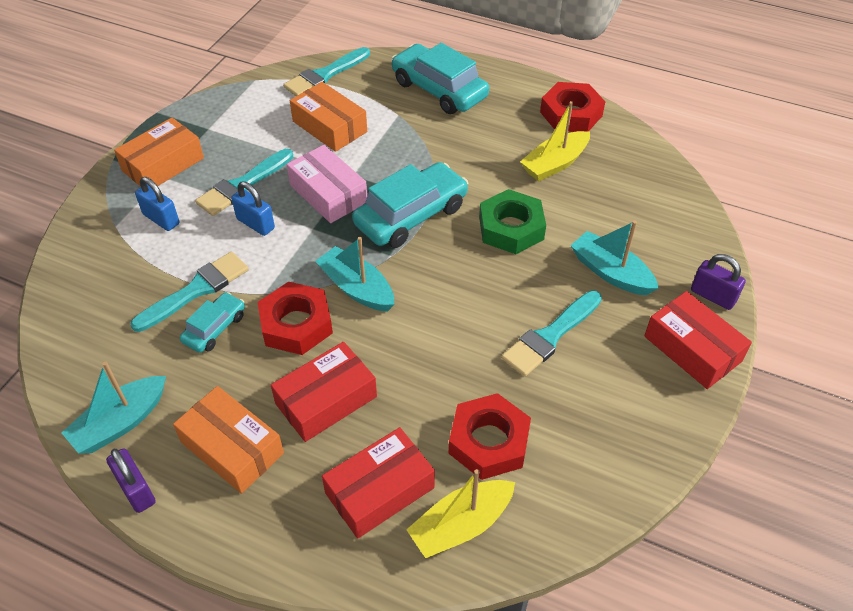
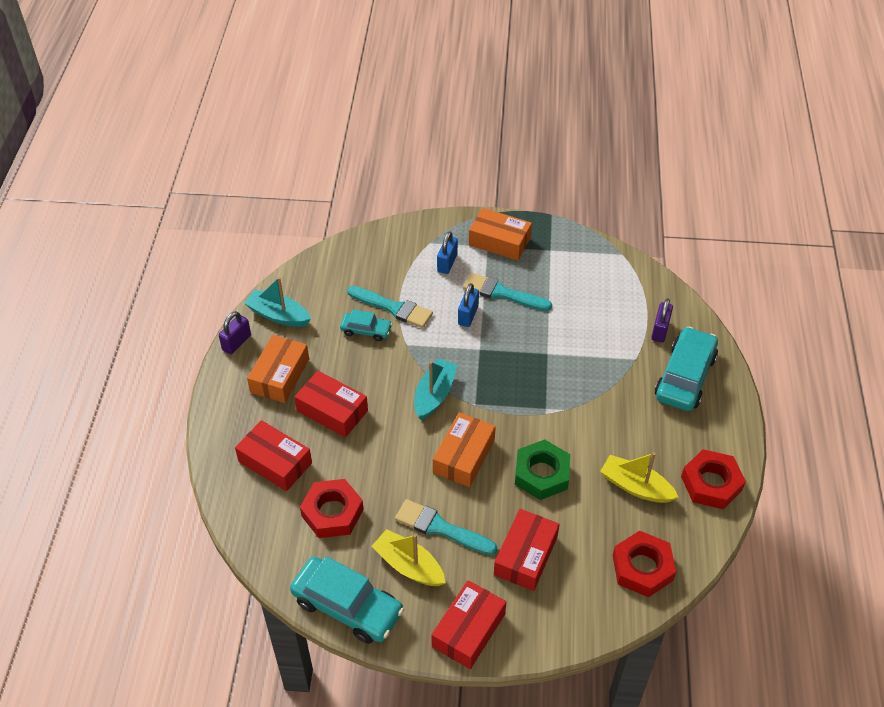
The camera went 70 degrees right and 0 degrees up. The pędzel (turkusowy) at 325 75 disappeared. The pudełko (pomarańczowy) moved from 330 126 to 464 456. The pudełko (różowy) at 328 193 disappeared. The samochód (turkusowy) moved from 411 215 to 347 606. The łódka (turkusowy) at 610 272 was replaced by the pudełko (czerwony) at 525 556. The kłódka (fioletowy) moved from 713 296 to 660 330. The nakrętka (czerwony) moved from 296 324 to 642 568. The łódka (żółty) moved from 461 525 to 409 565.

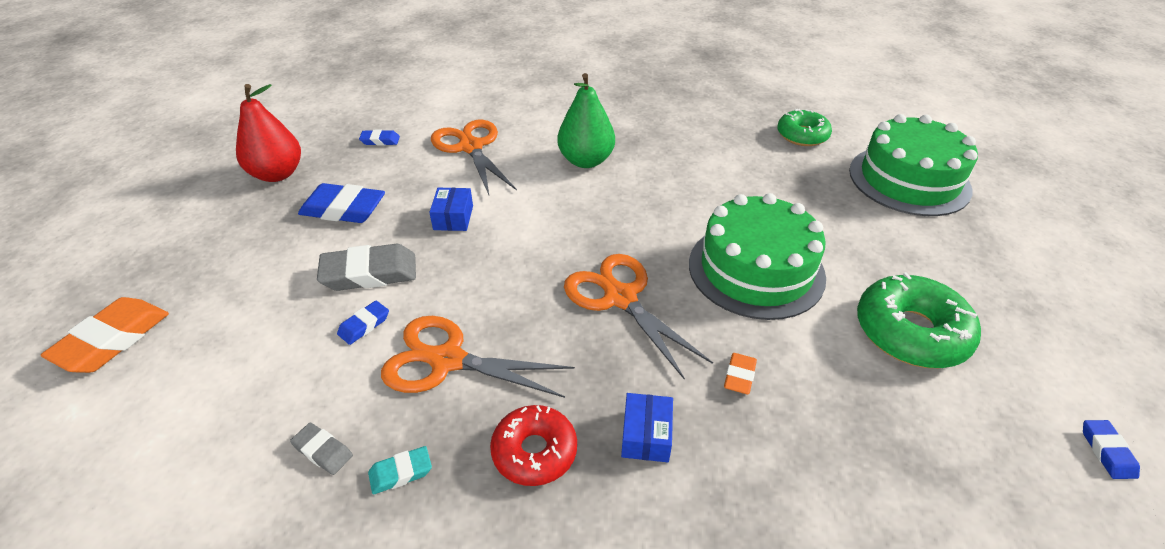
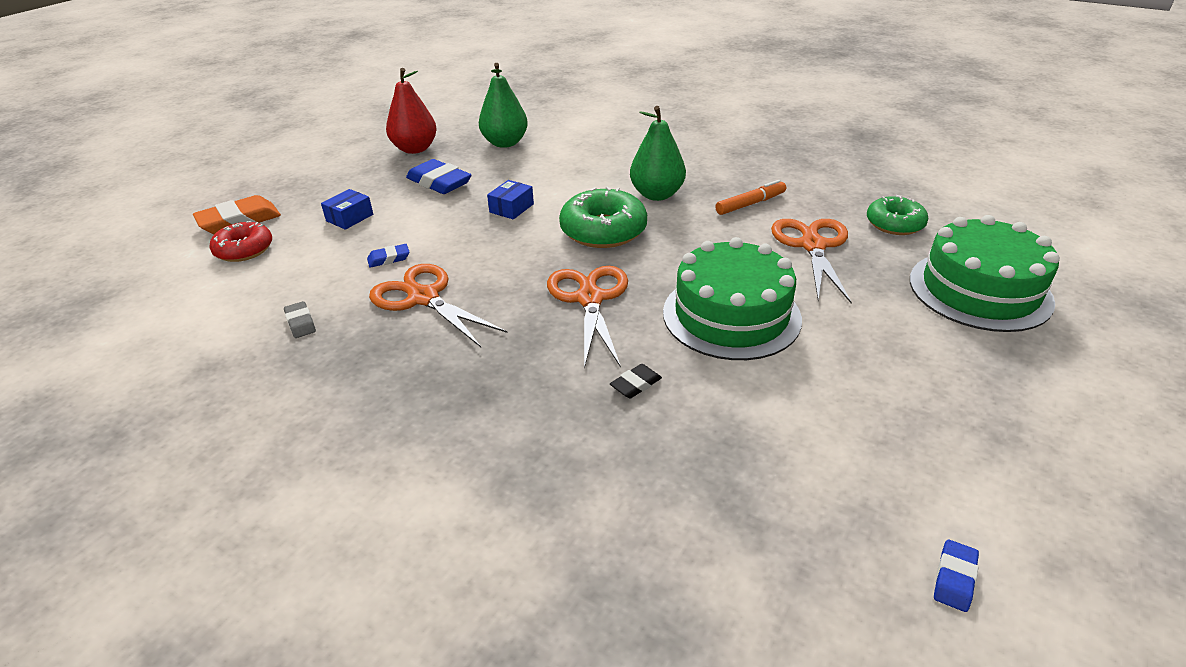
The camera went 30 degrees right and 5 degrees down. The nożyczki (pomarańczowy) moved from 471 147 to 812 246. The gumka do mazania (niebieski) at 380 141 was replaced by the gruszka (zielony) at 505 143. The gumka do mazania (szary) at 369 273 disappeared. The donut (zielony) moved from 910 332 to 603 230. The gumka do mazania (pomarańczowy) at 739 376 became the gumka do mazania (czarny) at 636 384. The pudełko (niebieski) moved from 646 435 to 349 217. The donut (czerwony) moved from 534 451 to 244 250. The gumka do mazania (turkusowy) at 401 472 disappeared. The flamaster (pomarańczowy) at 750 204 appeared.

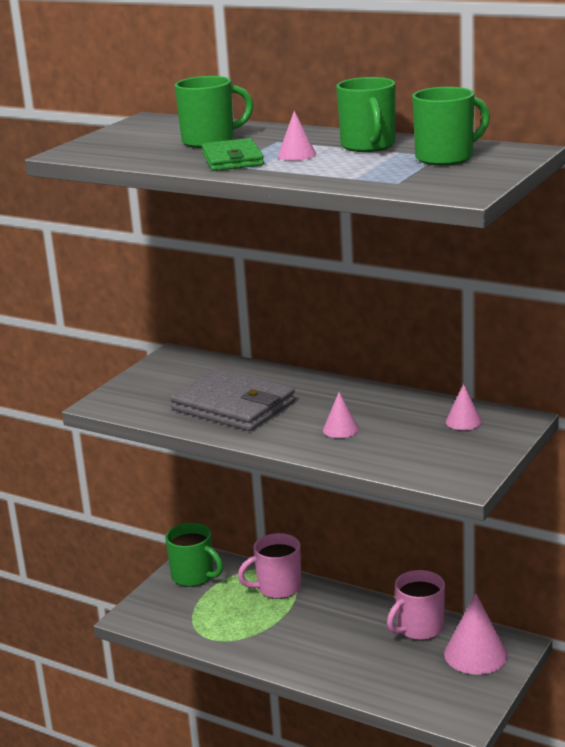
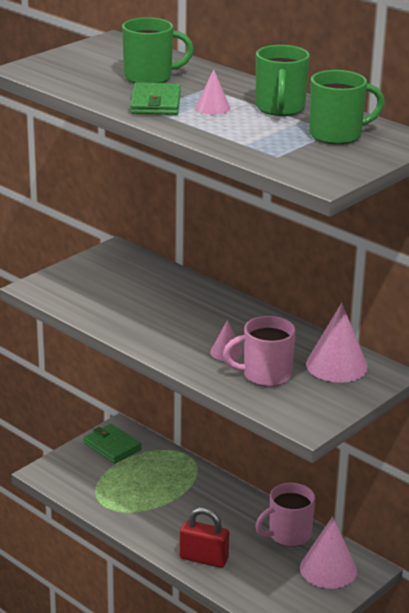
The camera went 10 degrees right and 5 degrees up. The portfel (szary) at 233 406 disappeared. The stożek (różowy) at 463 421 changed to 1.88 times the size. The kubek (zielony) at 194 576 was replaced by the portfel (zielony) at 112 446. The kubek (różowy) moved from 277 588 to 265 375. The kłódka (czerwony) at 204 558 appeared.

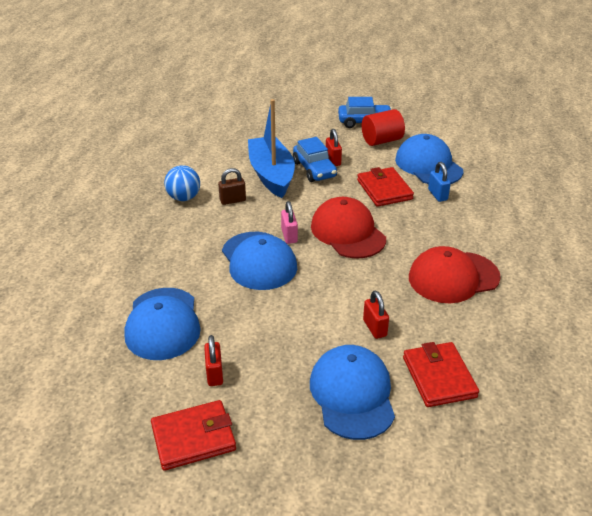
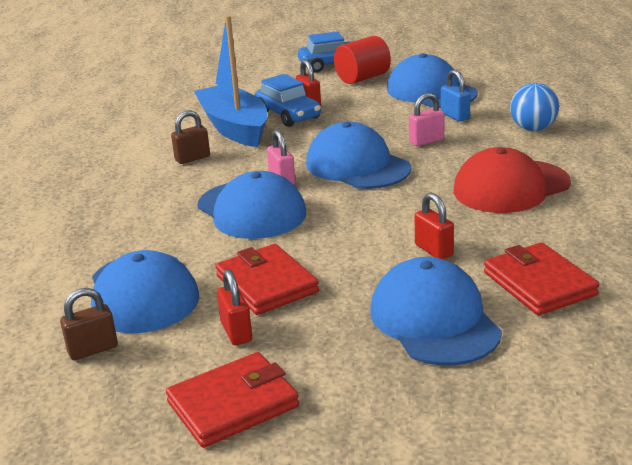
The camera went 10 degrees left and 10 degrees down. The piłka (niebieski) moved from 184 198 to 533 129. The portfel (czerwony) moved from 384 190 to 267 284. The czapka (czerwony) at 348 232 became the czapka (niebieski) at 357 166. The kłódka (różowy) at 426 141 appeared. The kłódka (brązowy) at 93 349 appeared.

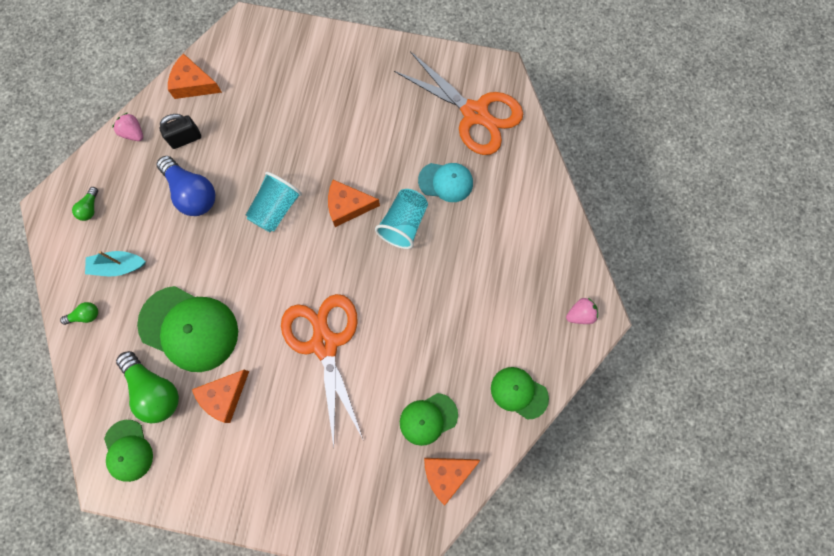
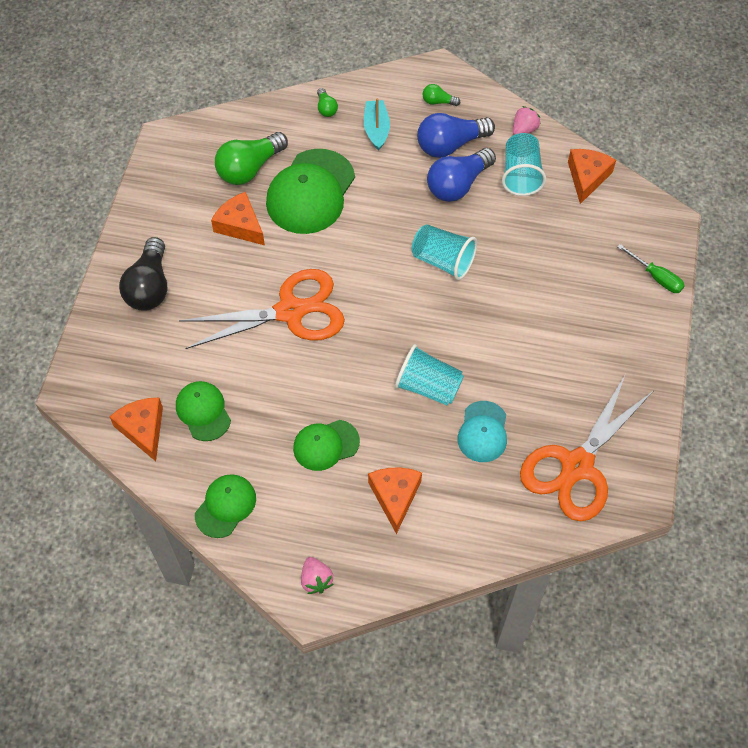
The camera went 90 degrees right and 15 degrees down. The kłódka (czarny) at 185 138 was replaced by the szklanka (turkusowy) at 521 175. The ser (pomarańczowy) moved from 348 206 to 395 496. The czapka (zielony) moved from 128 450 to 326 445. The żarówka (niebieski) at 450 145 appeared. The żarówka (czarny) at 149 287 appeared. The śrubokręt (zielony) at 656 277 appeared.

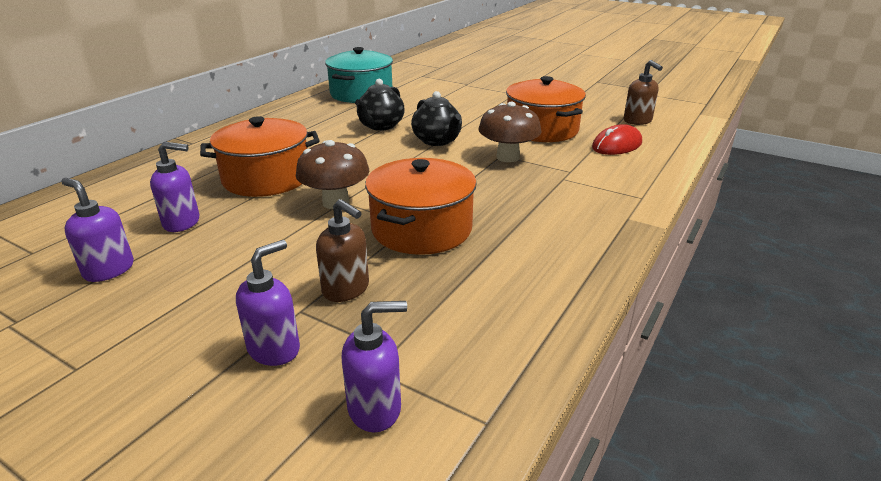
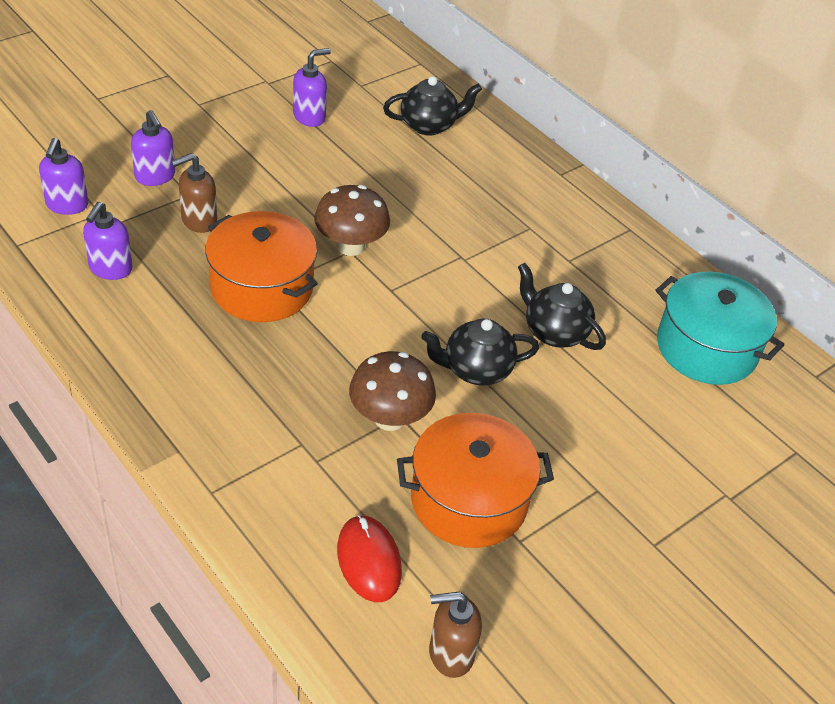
The camera went 105 degrees right and 15 degrees up. The garnek (pomarańczowy) at 266 178 disappeared. The dozownik mydła (fioletowy) moved from 182 222 to 110 269. The imbryk (czarny) at 429 125 appeared.

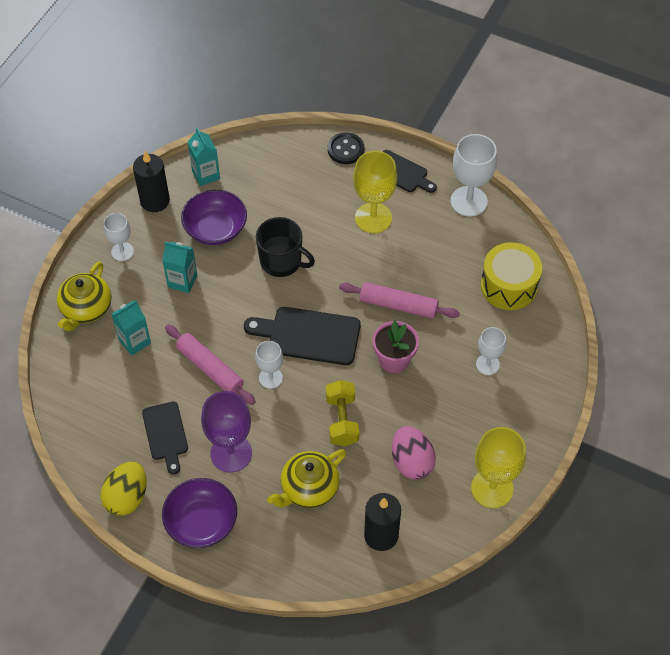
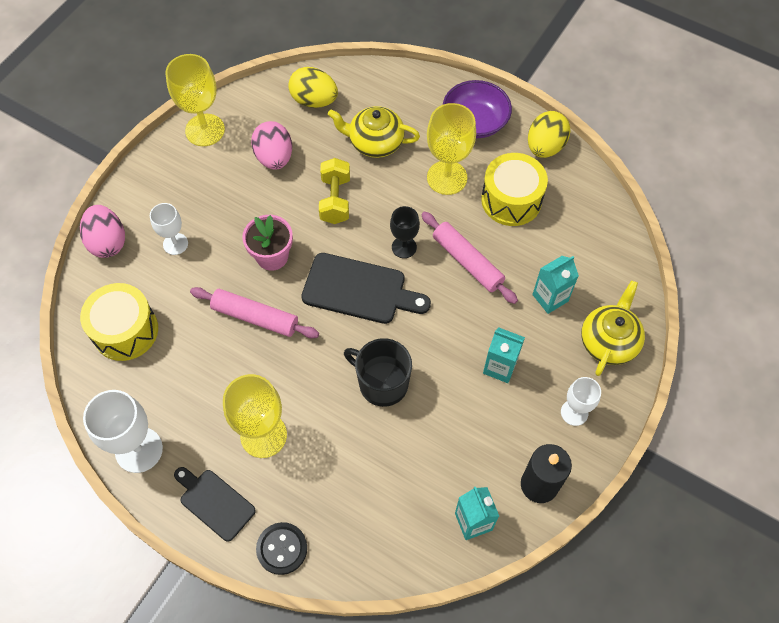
The camera went 175 degrees left and 5 degrees up. The miska (fioletowy) at 215 229 disappeared. The kielich (biały) at 270 378 became the kielich (czarny) at 404 247. The kielich (fioletowy) at 231 453 became the kielich (żółty) at 447 177. The deska do krojenia (czarny) at 166 434 was replaced by the bęben (żółty) at 511 200. The imbryk (żółty) at 308 488 turned 135 degrees counterclockwise. The świeca (czarny) at 381 535 was replaced by the jajko (żółty) at 314 100. The jajko (różowy) at 108 242 appeared.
○ ○ ○
• _Exercise_
Omit the pictures and repeat the rest of the listing verbatim.

• _Exercise output_
The camera went 70 degrees right and 0 degrees up. The pędzel (turkusowy) at 325 75 disappeared. The pudełko (pomarańczowy) moved from 330 126 to 464 456. The pudełko (różowy) at 328 193 disappeared. The samochód (turkusowy) moved from 411 215 to 347 606. The łódka (turkusowy) at 610 272 was replaced by the pudełko (czerwony) at 525 556. The kłódka (fioletowy) moved from 713 296 to 660 330. The nakrętka (czerwony) moved from 296 324 to 642 568. The łódka (żółty) moved from 461 525 to 409 565.

The camera went 30 degrees right and 5 degrees down. The nożyczki (pomarańczowy) moved from 471 147 to 812 246. The gumka do mazania (niebieski) at 380 141 was replaced by the gruszka (zielony) at 505 143. The gumka do mazania (szary) at 369 273 disappeared. The donut (zielony) moved from 910 332 to 603 230. The gumka do mazania (pomarańczowy) at 739 376 became the gumka do mazania (czarny) at 636 384. The pudełko (niebieski) moved from 646 435 to 349 217. The donut (czerwony) moved from 534 451 to 244 250. The gumka do mazania (turkusowy) at 401 472 disappeared. The flamaster (pomarańczowy) at 750 204 appeared.

The camera went 10 degrees right and 5 degrees up. The portfel (szary) at 233 406 disappeared. The stożek (różowy) at 463 421 changed to 1.88 times the size. The kubek (zielony) at 194 576 was replaced by the portfel (zielony) at 112 446. The kubek (różowy) moved from 277 588 to 265 375. The kłódka (czerwony) at 204 558 appeared.

The camera went 10 degrees left and 10 degrees down. The piłka (niebieski) moved from 184 198 to 533 129. The portfel (czerwony) moved from 384 190 to 267 284. The czapka (czerwony) at 348 232 became the czapka (niebieski) at 357 166. The kłódka (różowy) at 426 141 appeared. The kłódka (brązowy) at 93 349 appeared.

The camera went 90 degrees right and 15 degrees down. The kłódka (czarny) at 185 138 was replaced by the szklanka (turkusowy) at 521 175. The ser (pomarańczowy) moved from 348 206 to 395 496. The czapka (zielony) moved from 128 450 to 326 445. The żarówka (niebieski) at 450 145 appeared. The żarówka (czarny) at 149 287 appeared. The śrubokręt (zielony) at 656 277 appeared.

The camera went 105 degrees right and 15 degrees up. The garnek (pomarańczowy) at 266 178 disappeared. The dozownik mydła (fioletowy) moved from 182 222 to 110 269. The imbryk (czarny) at 429 125 appeared.

The camera went 175 degrees left and 5 degrees up. The miska (fioletowy) at 215 229 disappeared. The kielich (biały) at 270 378 became the kielich (czarny) at 404 247. The kielich (fioletowy) at 231 453 became the kielich (żółty) at 447 177. The deska do krojenia (czarny) at 166 434 was replaced by the bęben (żółty) at 511 200. The imbryk (żółty) at 308 488 turned 135 degrees counterclockwise. The świeca (czarny) at 381 535 was replaced by the jajko (żółty) at 314 100. The jajko (różowy) at 108 242 appeared.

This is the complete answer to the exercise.